(Items listed in a dataset)
Start of Block

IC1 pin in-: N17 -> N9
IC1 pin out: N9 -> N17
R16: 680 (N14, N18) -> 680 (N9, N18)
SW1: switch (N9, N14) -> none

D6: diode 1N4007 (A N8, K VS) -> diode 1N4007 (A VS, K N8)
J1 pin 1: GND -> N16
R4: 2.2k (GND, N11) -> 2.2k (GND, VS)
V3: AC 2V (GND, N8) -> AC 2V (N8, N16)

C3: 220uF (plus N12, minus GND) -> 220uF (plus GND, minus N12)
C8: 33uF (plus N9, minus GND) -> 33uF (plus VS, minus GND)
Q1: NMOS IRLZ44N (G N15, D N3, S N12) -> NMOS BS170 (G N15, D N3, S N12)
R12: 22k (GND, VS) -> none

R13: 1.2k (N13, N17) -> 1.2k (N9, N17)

End of Block
Start of Block

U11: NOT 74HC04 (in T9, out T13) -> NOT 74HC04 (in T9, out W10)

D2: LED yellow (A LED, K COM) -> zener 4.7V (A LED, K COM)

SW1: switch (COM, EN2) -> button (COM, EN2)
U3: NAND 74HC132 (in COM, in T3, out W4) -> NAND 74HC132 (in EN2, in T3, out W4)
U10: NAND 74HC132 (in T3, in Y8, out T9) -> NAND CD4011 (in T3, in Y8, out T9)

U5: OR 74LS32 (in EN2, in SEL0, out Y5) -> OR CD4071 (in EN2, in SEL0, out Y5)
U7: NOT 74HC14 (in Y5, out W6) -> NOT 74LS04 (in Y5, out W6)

End of Block
Start of Block

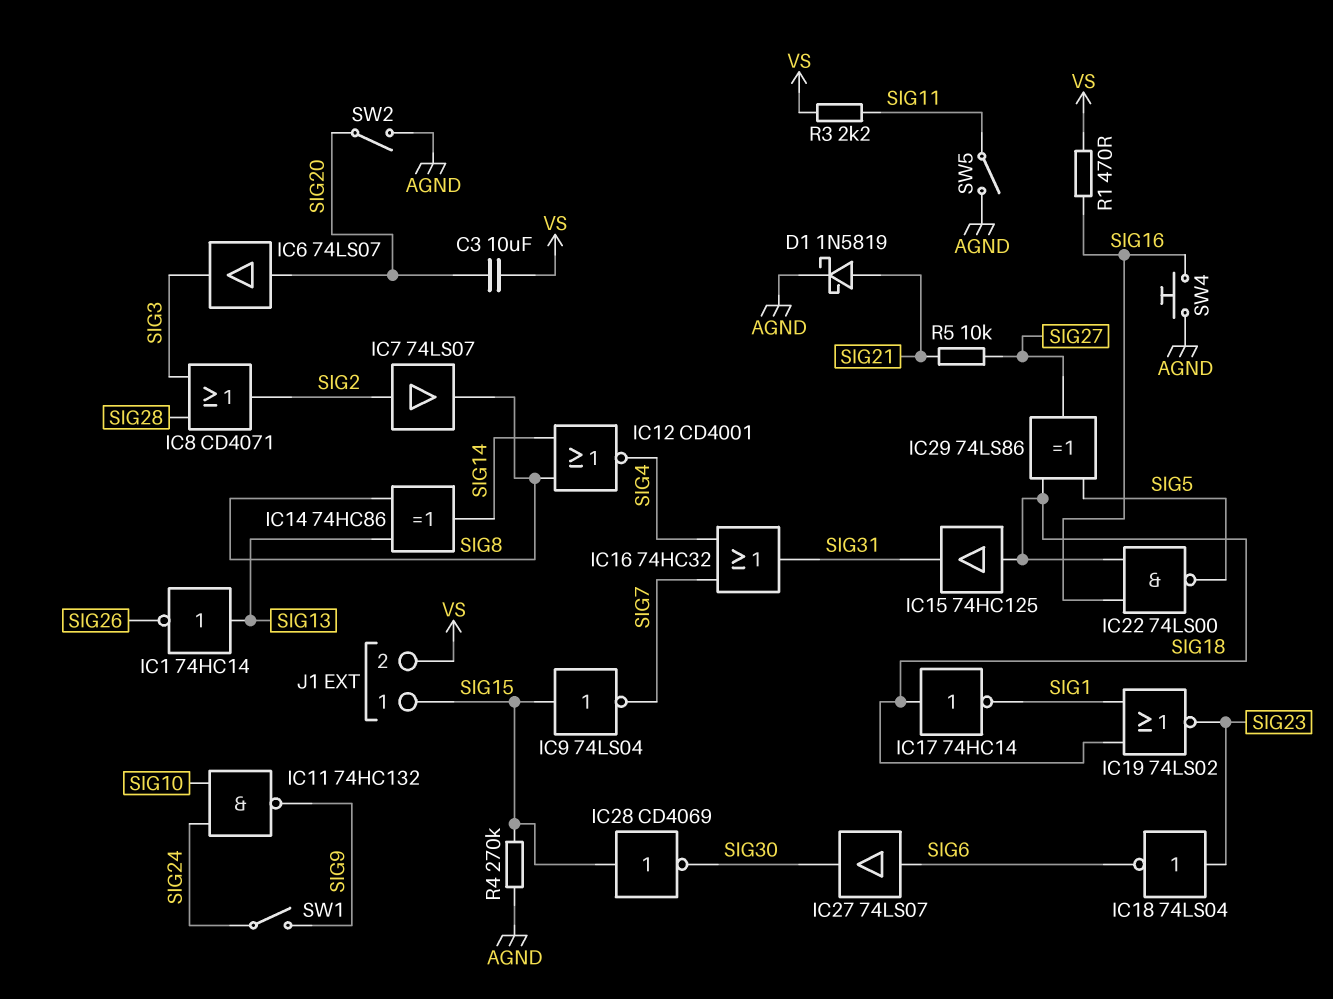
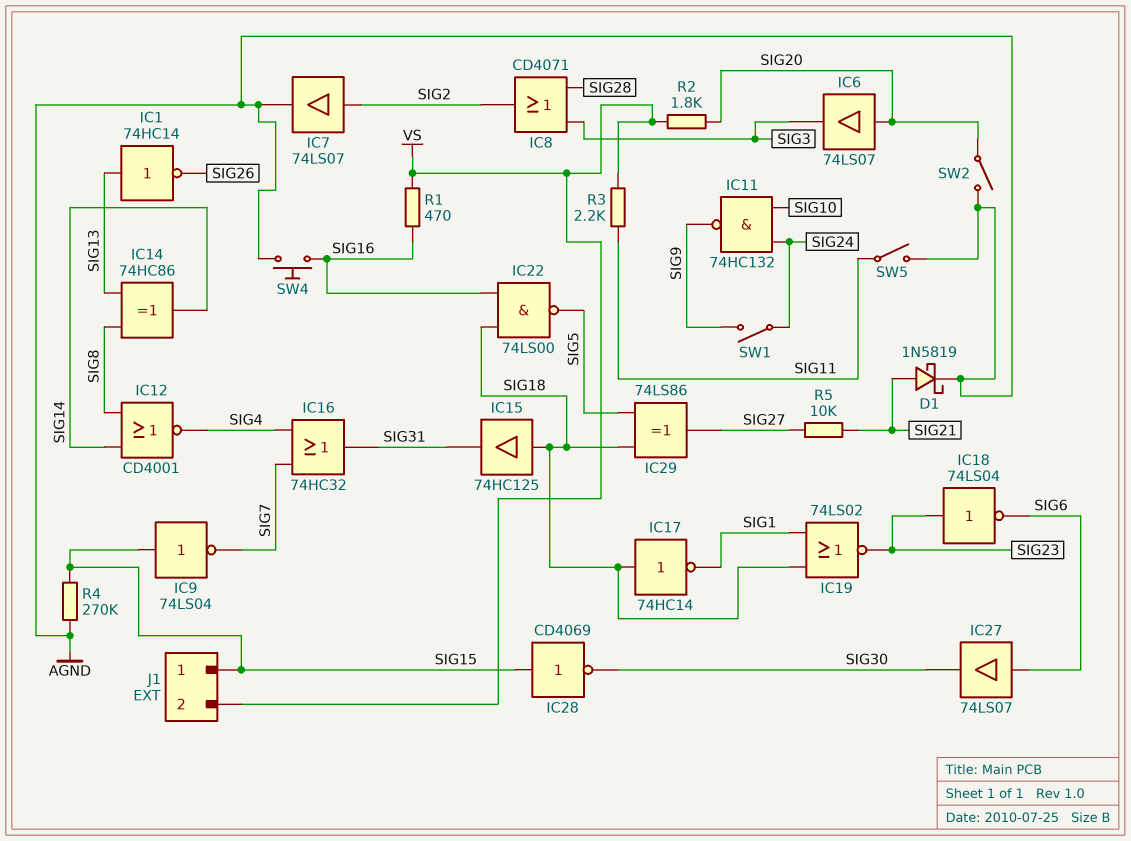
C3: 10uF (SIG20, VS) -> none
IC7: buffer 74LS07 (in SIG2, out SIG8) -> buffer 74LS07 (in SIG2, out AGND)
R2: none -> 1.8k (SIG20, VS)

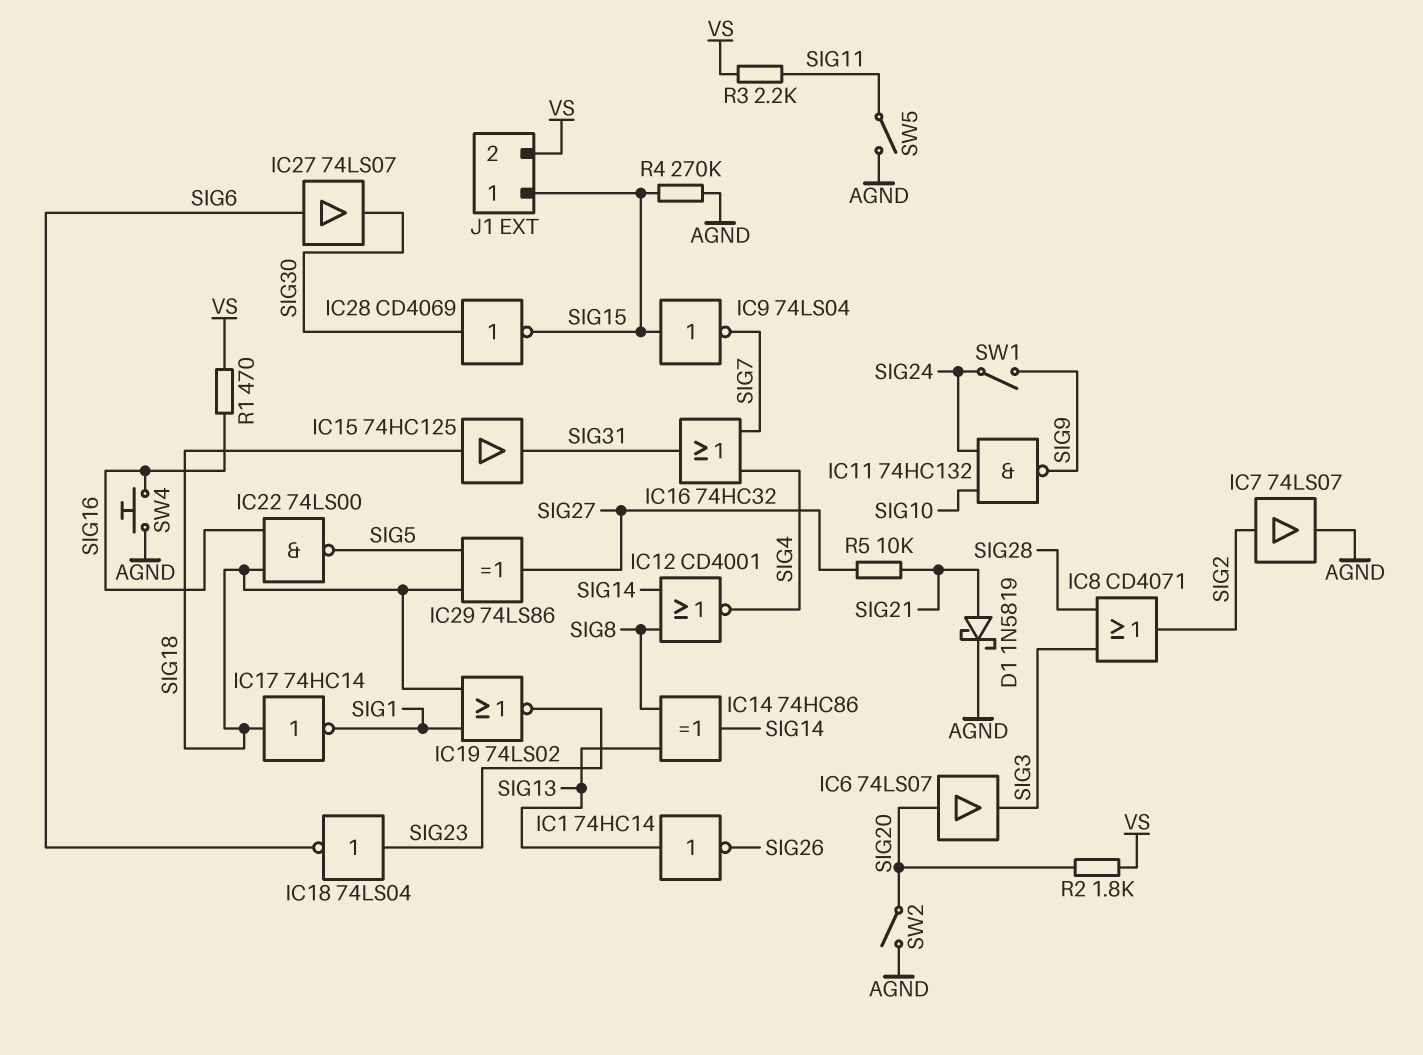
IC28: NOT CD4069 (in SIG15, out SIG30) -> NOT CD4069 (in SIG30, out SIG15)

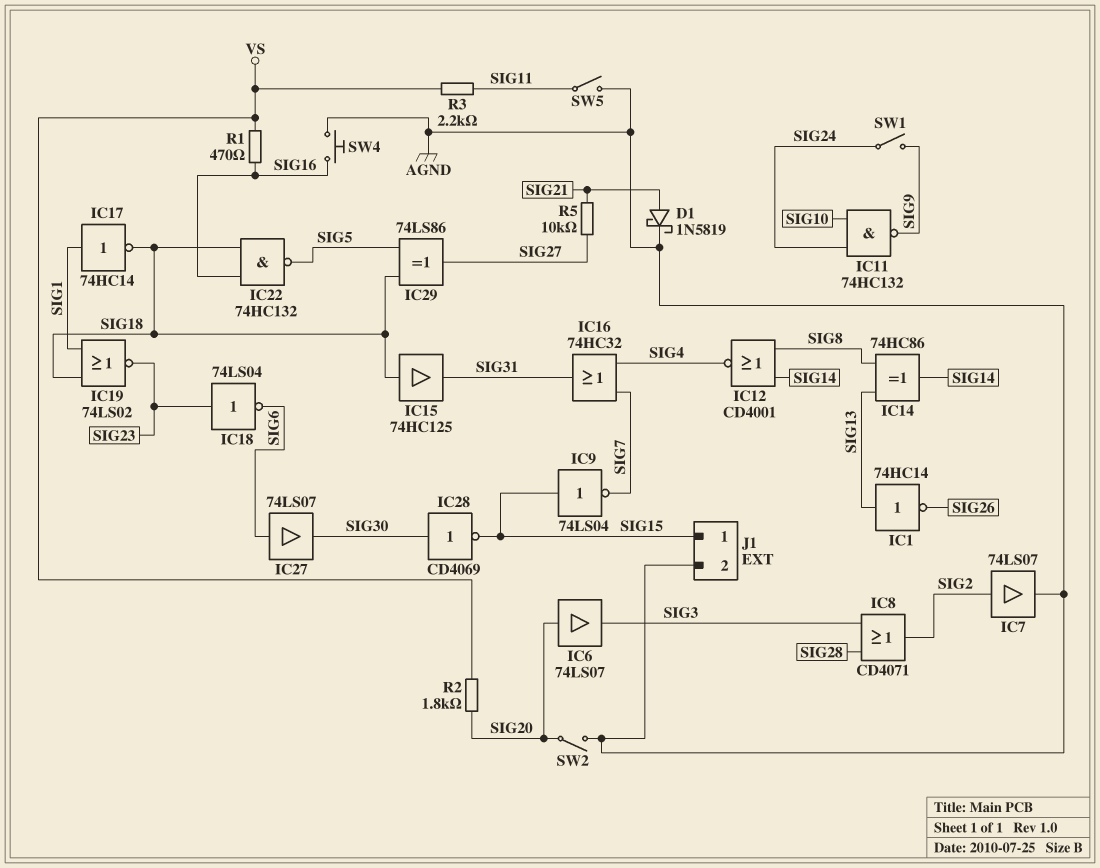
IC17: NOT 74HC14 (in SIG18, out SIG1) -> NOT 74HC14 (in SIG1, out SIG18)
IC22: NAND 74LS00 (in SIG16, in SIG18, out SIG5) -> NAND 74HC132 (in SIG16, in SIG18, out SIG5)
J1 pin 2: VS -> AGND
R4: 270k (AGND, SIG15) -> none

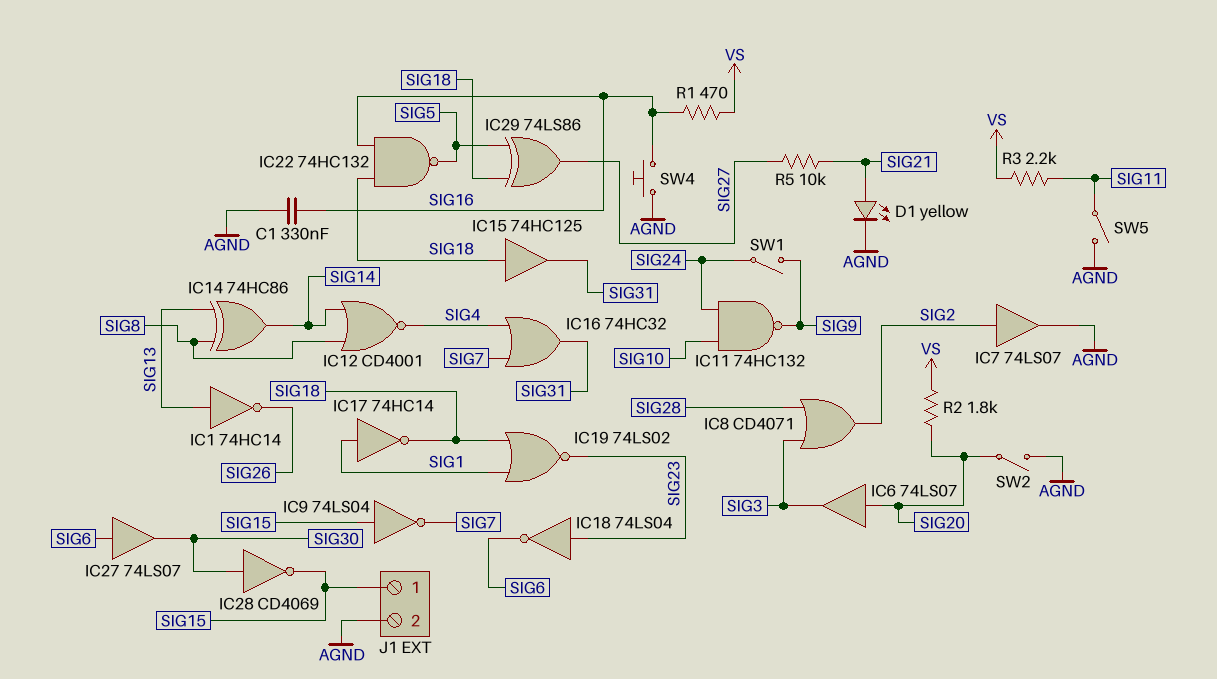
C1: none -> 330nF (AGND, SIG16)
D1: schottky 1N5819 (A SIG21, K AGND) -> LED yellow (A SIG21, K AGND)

End of Block

_Instructions to follow_
For this exercise, return every line from the data that holds the string "minus".

_Finished task_
C3: 220uF (plus N12, minus GND) -> 220uF (plus GND, minus N12)
C8: 33uF (plus N9, minus GND) -> 33uF (plus VS, minus GND)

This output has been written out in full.